__Extracted material__.

━━━━━━━━━━

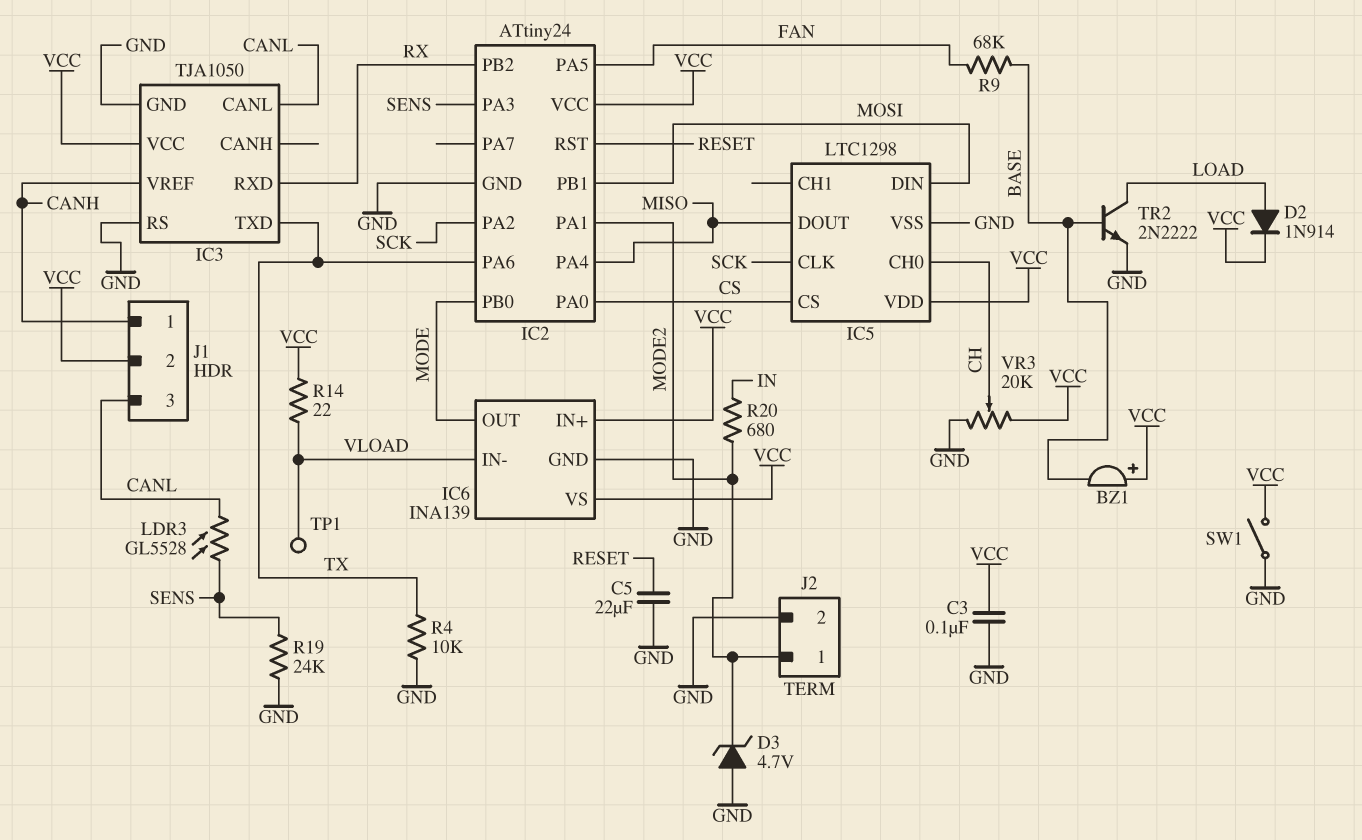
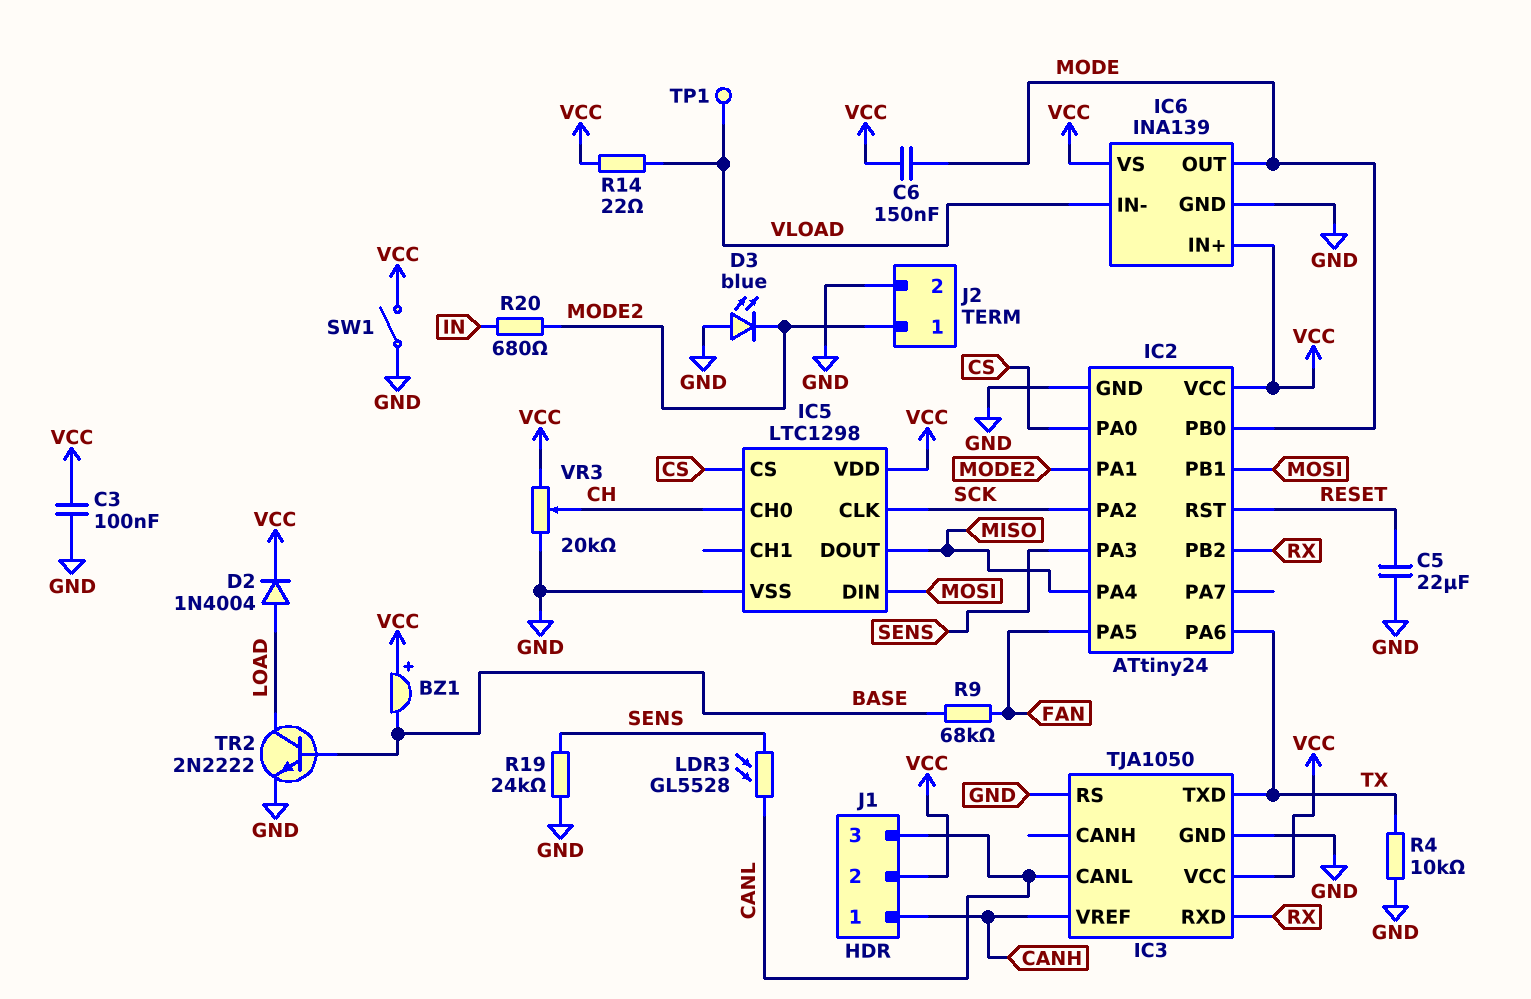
C6: none -> 150nF (MODE, VCC)
D2: diode 1N914 (A LOAD, K VCC) -> diode 1N4004 (A LOAD, K VCC)
D3: zener 4.7V (A GND, K MODE2) -> LED blue (A GND, K MODE2)

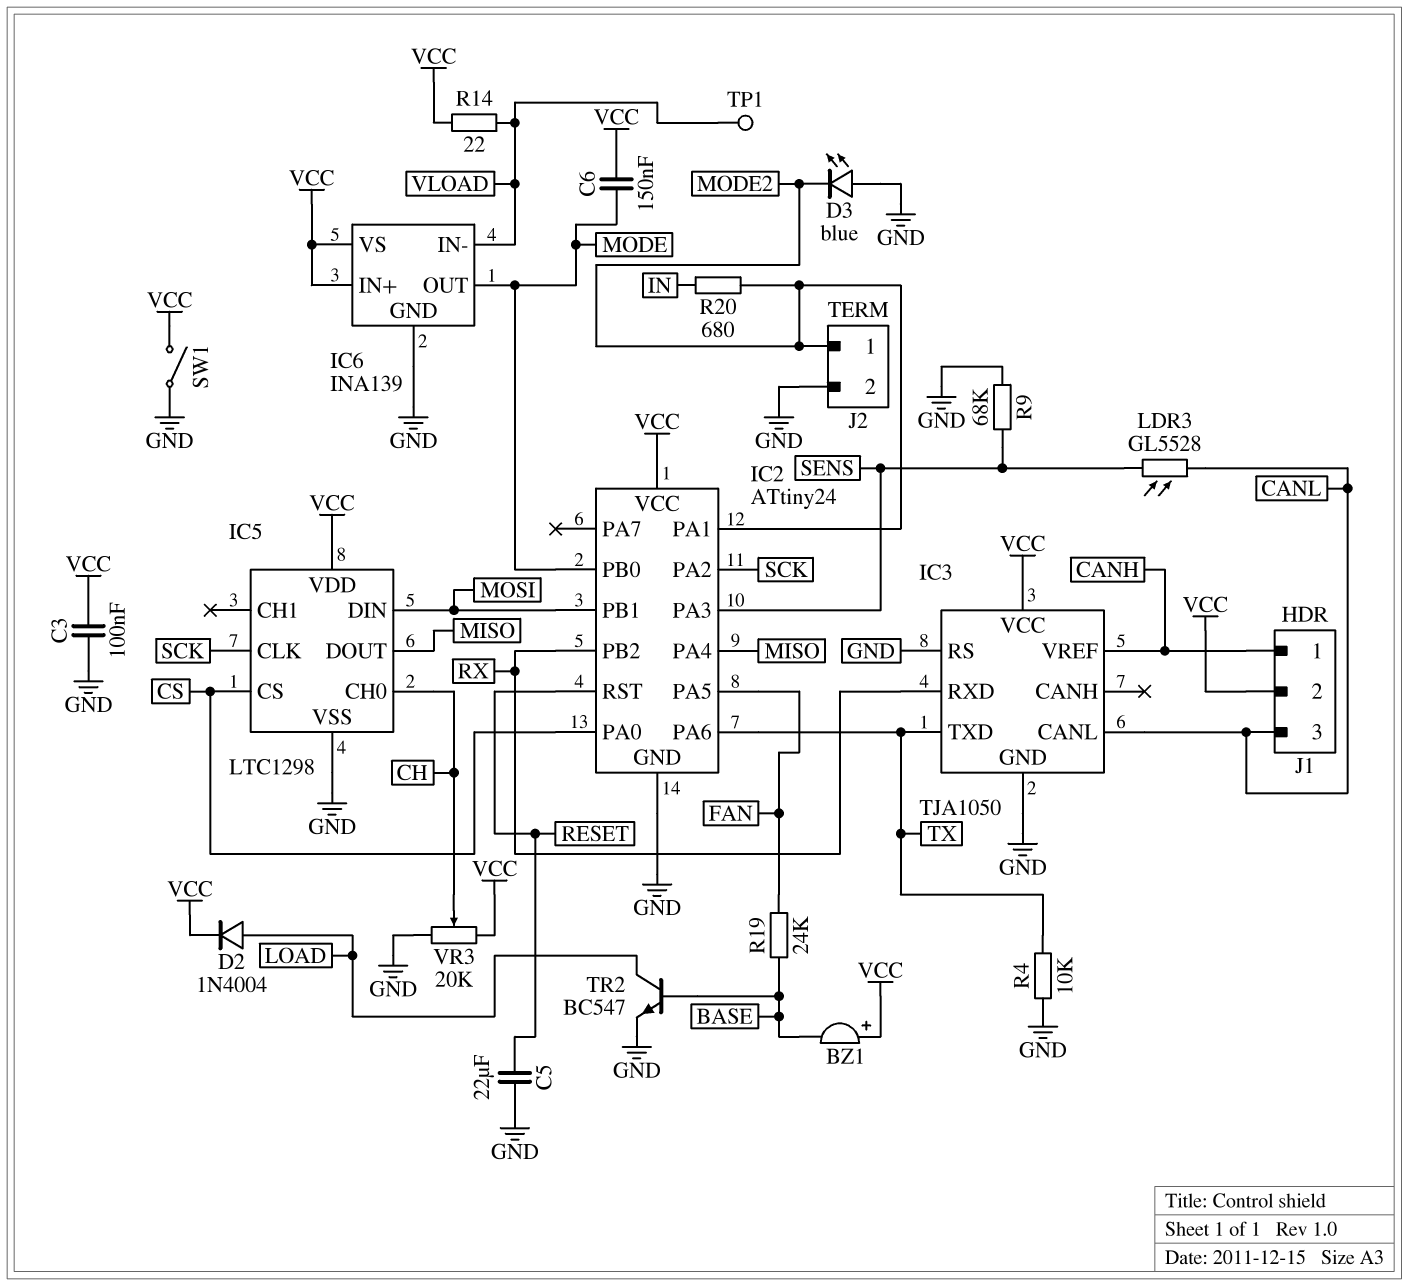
R9: 68k (BASE, FAN) -> 68k (GND, SENS)
R19: 24k (GND, SENS) -> 24k (BASE, FAN)
TR2: NPN 2N2222 (B BASE, C LOAD, E GND) -> NPN BC547 (B BASE, C LOAD, E GND)

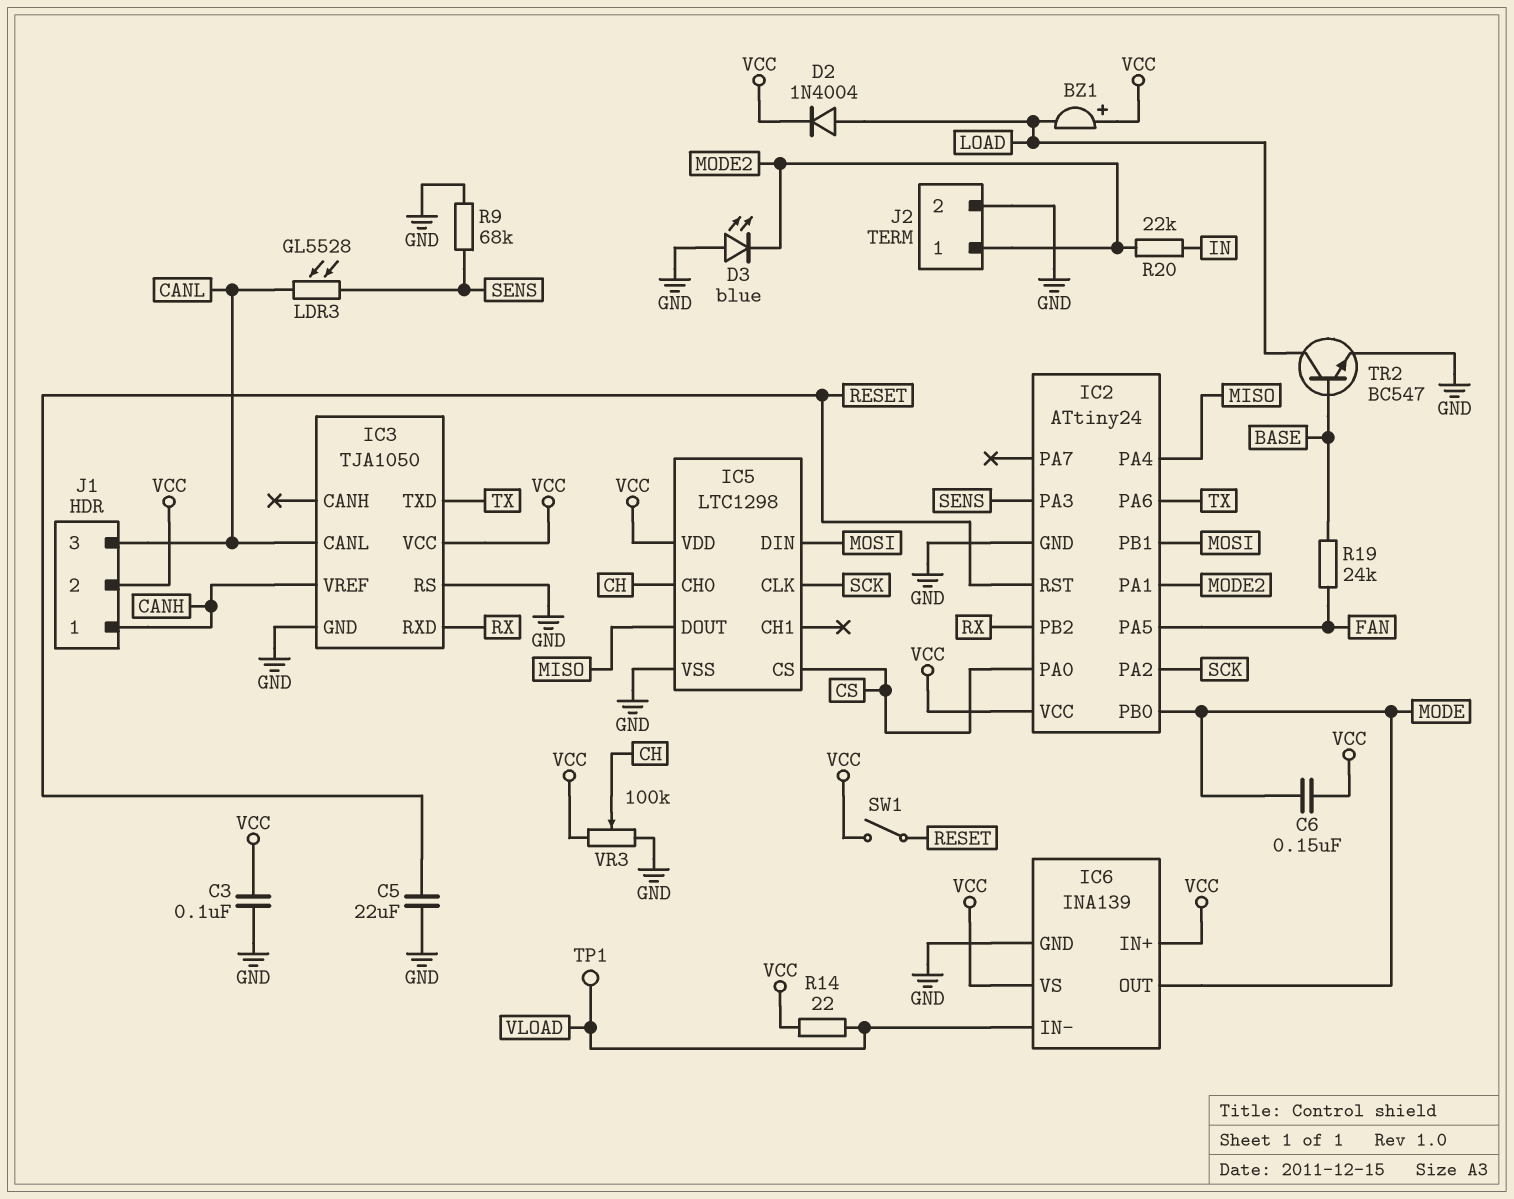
BZ1: buzzer (plus VCC, minus BASE) -> buzzer (plus VCC, minus LOAD)
R4: 10k (GND, TX) -> none
R20: 680 (IN, MODE2) -> 22k (IN, MODE2)
SW1: switch (GND, VCC) -> switch (RESET, VCC)
VR3: 20k (GND, VCC, wiper CH) -> 100k (GND, VCC, wiper CH)

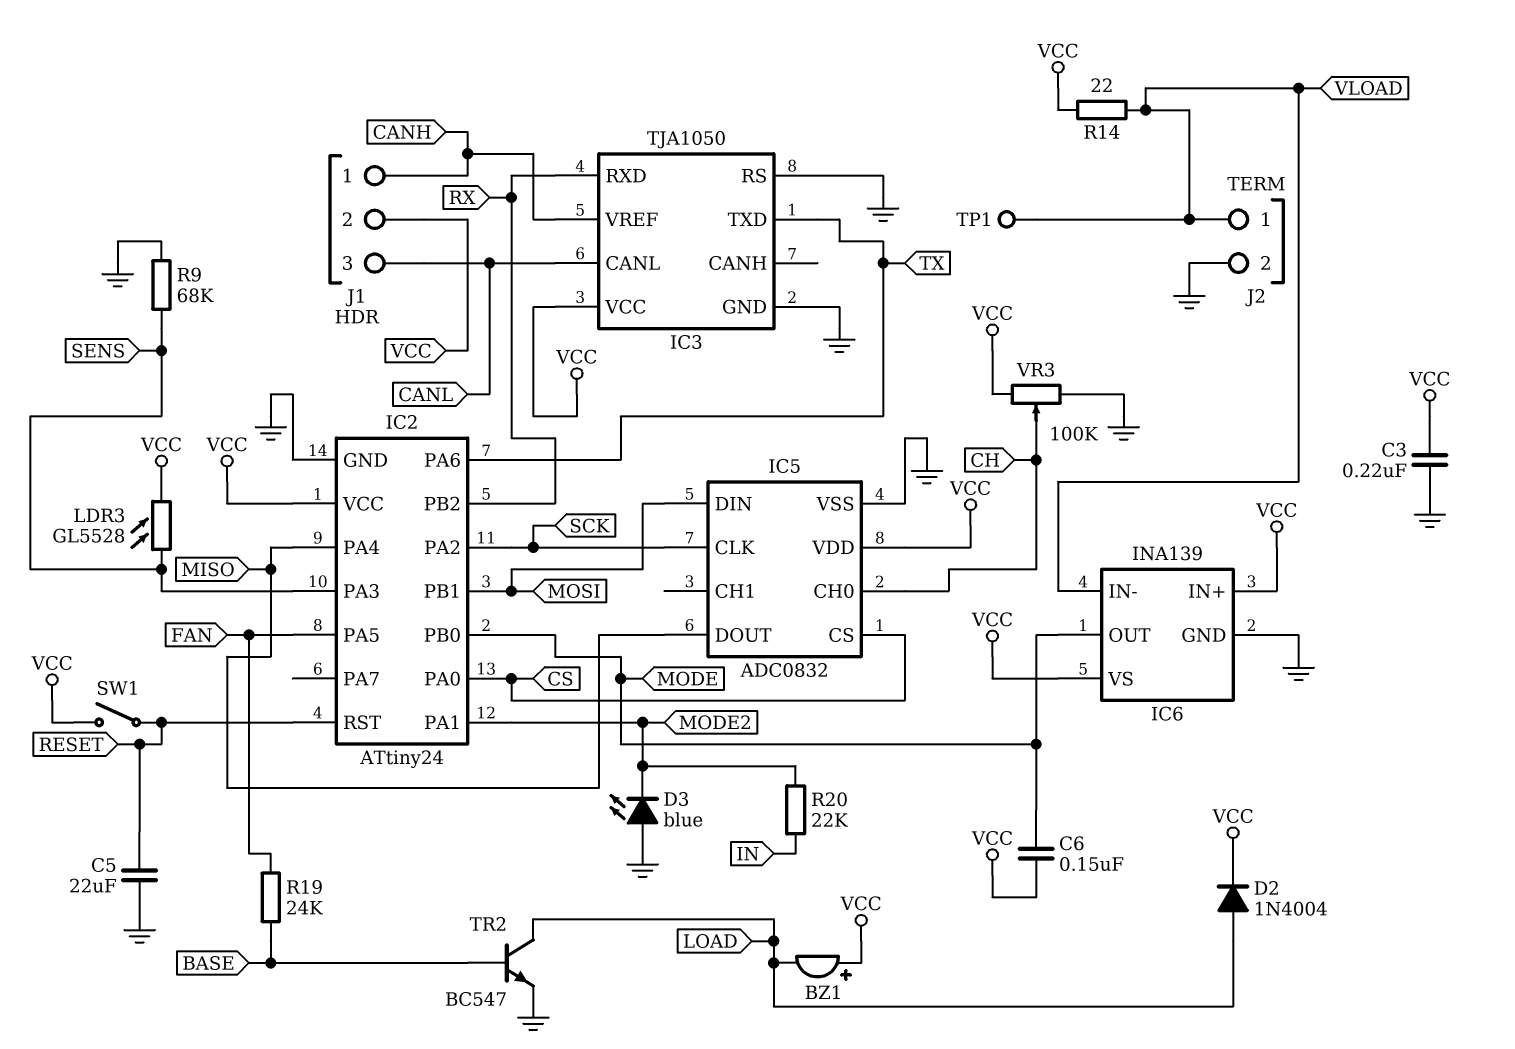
C3: 100nF (GND, VCC) -> 220nF (GND, VCC)
IC5: LTC1298 -> ADC0832
J2 pin 1: MODE2 -> VLOAD
LDR3: GL5528 (CANL, SENS) -> GL5528 (SENS, VCC)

━━━━━━━━━━

Wherever the word "BASE" appears in the entries above, copy that whole line.

__Output for this exercise__.
R9: 68k (BASE, FAN) -> 68k (GND, SENS)
R19: 24k (GND, SENS) -> 24k (BASE, FAN)
TR2: NPN 2N2222 (B BASE, C LOAD, E GND) -> NPN BC547 (B BASE, C LOAD, E GND)
BZ1: buzzer (plus VCC, minus BASE) -> buzzer (plus VCC, minus LOAD)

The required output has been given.